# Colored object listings
►

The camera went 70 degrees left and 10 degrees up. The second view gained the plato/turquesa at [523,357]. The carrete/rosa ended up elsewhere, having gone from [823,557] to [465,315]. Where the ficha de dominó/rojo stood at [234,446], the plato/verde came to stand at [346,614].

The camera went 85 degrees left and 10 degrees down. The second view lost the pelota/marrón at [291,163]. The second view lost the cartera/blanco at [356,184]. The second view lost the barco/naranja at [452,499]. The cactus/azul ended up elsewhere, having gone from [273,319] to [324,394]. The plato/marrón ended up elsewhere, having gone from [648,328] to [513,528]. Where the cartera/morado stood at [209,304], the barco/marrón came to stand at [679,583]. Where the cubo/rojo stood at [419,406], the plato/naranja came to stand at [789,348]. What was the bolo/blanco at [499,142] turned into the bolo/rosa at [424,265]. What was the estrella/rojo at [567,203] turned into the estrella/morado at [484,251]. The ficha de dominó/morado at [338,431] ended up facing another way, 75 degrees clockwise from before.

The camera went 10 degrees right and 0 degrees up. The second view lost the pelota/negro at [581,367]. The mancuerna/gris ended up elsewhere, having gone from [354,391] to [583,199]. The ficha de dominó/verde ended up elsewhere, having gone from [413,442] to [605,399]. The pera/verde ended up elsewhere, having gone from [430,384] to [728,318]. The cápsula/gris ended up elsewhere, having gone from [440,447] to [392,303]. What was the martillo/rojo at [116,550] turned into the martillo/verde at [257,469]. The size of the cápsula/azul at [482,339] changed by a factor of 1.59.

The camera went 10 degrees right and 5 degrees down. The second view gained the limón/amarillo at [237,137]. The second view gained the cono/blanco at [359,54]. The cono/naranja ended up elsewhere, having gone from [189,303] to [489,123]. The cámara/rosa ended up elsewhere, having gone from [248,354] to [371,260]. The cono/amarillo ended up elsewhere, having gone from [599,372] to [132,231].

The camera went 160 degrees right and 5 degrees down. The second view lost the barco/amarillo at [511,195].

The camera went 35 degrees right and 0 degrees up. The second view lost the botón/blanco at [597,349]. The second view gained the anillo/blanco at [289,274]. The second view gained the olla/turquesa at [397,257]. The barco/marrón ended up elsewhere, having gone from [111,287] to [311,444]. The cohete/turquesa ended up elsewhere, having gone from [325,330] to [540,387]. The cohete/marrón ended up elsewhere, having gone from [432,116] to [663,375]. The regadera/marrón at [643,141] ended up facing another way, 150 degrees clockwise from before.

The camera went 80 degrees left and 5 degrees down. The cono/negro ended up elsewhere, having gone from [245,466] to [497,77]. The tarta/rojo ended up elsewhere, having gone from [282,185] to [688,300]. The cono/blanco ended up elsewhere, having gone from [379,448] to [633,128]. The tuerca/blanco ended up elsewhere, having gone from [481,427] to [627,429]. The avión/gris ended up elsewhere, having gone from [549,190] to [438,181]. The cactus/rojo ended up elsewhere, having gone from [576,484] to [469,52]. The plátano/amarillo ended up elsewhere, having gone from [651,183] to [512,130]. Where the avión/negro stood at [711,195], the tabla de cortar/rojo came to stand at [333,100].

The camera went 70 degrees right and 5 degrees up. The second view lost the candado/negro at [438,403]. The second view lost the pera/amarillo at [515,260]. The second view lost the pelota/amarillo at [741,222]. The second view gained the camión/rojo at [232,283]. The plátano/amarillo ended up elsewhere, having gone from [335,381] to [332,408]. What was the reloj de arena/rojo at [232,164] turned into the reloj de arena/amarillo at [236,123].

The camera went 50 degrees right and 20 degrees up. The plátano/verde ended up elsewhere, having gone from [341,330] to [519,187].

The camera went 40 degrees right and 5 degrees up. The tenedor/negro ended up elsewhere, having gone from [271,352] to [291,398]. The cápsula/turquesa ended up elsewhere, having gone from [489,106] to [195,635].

◄

# Work task
Could you return exactly the lines above from the line with "The camera went 160" to the line with "The camera went 35", both included, and nothing else?

# Response for this exercise
The camera went 160 degrees right and 5 degrees down. The second view lost the barco/amarillo at [511,195].

The camera went 35 degrees right and 0 degrees up. The second view lost the botón/blanco at [597,349]. The second view gained the anillo/blanco at [289,274]. The second view gained the olla/turquesa at [397,257]. The barco/marrón ended up elsewhere, having gone from [111,287] to [311,444]. The cohete/turquesa ended up elsewhere, having gone from [325,330] to [540,387]. The cohete/marrón ended up elsewhere, having gone from [432,116] to [663,375]. The regadera/marrón at [643,141] ended up facing another way, 150 degrees clockwise from before.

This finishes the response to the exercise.